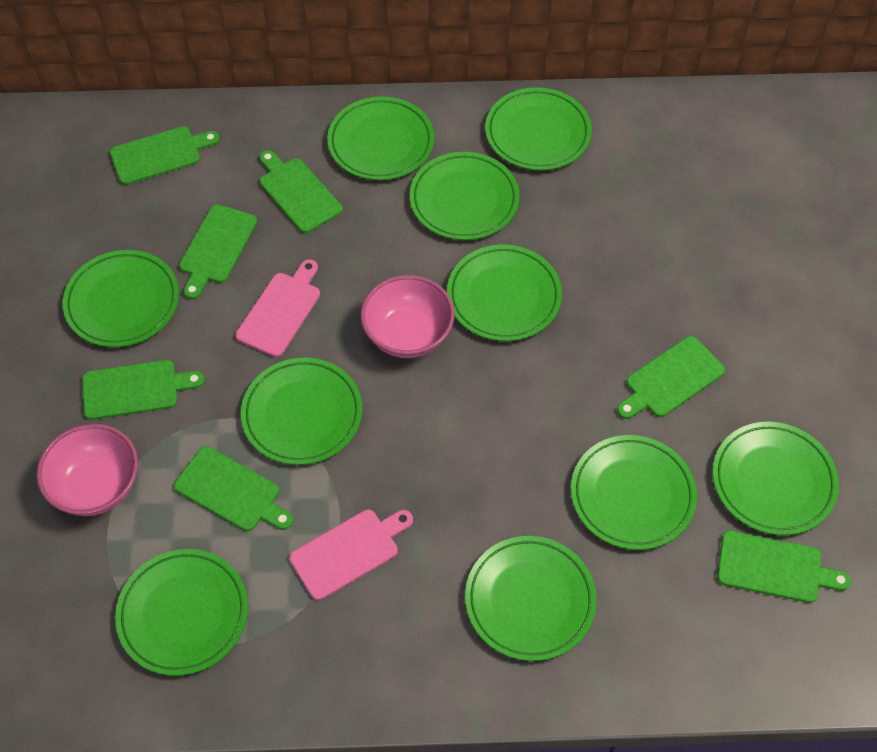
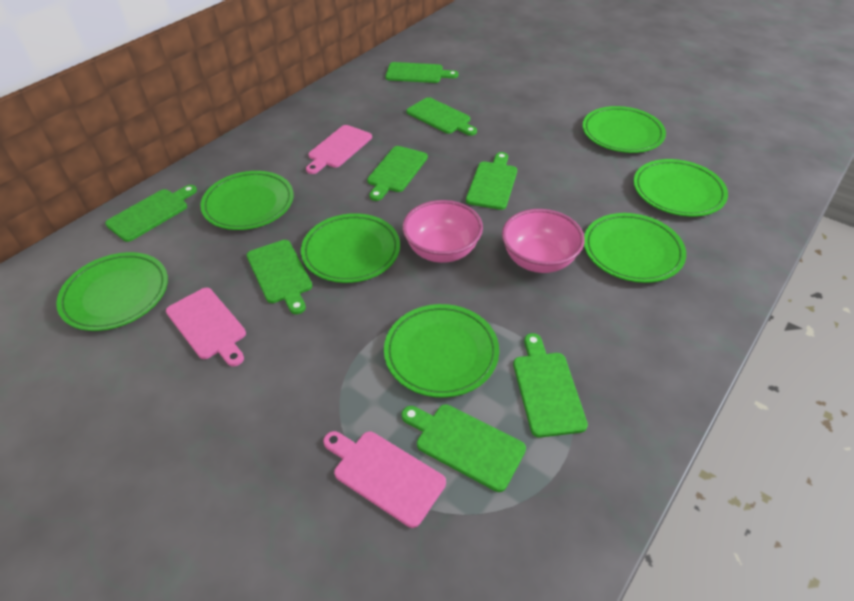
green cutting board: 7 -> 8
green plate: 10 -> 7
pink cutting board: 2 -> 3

...

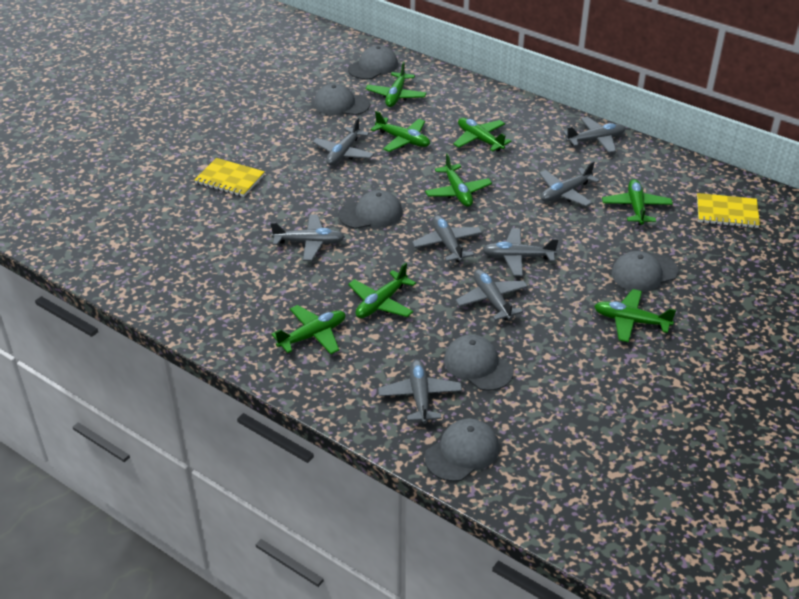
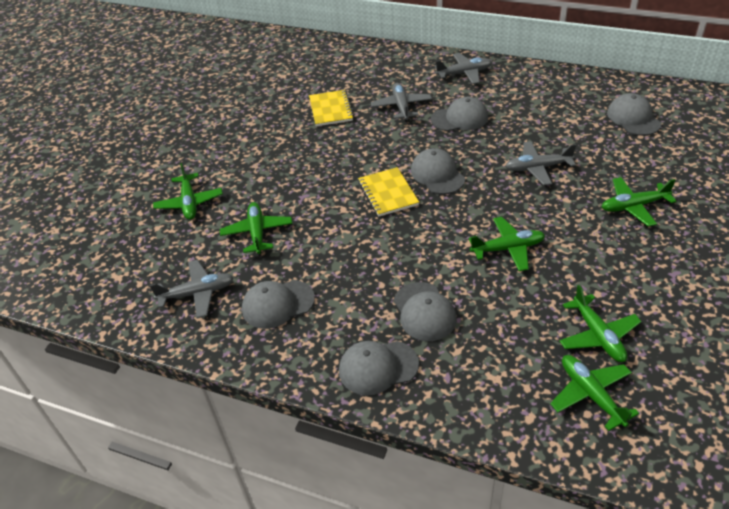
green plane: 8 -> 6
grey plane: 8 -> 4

* * *

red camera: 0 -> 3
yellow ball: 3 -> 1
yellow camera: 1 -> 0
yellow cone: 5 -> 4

Exercise goal:
Please copy, exactly as written, every line in the listing above from the line with "green cutting board: 7 -> 8" up to and including the line with "pink cutting board: 2 -> 3".

Reply:
green cutting board: 7 -> 8
green plate: 10 -> 7
pink cutting board: 2 -> 3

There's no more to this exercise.